Information shown: Begin

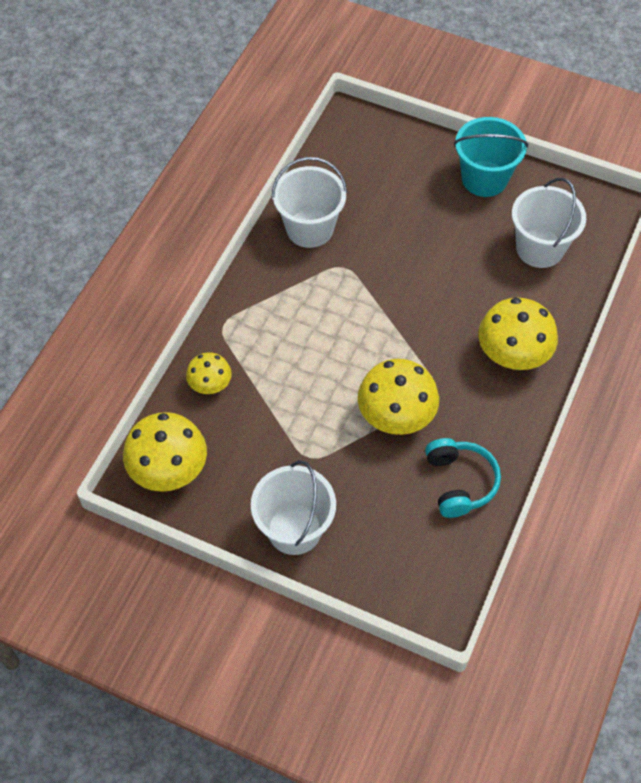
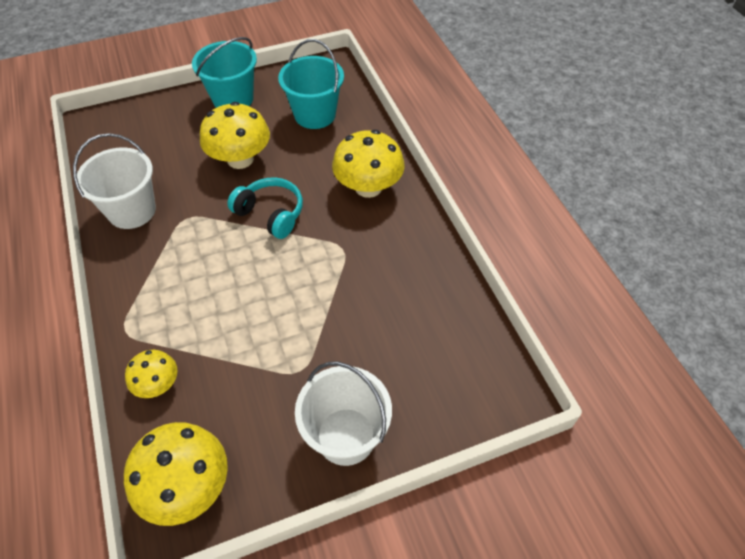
camera: 45 degrees left, 5 degrees down
(396, 416) = (333, 287): yellow mushroom -> yellow mushroom (240, 159)
(459, 482) = (426, 295): turquoise headphones -> turquoise headphones (270, 214)
(540, 248) = (315, 115): white bucket -> turquoise bucket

Information shown: End

Work to be completed
Everything in the material goes into the copy exactly, except the images.

Response below
camera: 45 degrees left, 5 degrees down
(396, 416) = (333, 287): yellow mushroom -> yellow mushroom (240, 159)
(459, 482) = (426, 295): turquoise headphones -> turquoise headphones (270, 214)
(540, 248) = (315, 115): white bucket -> turquoise bucket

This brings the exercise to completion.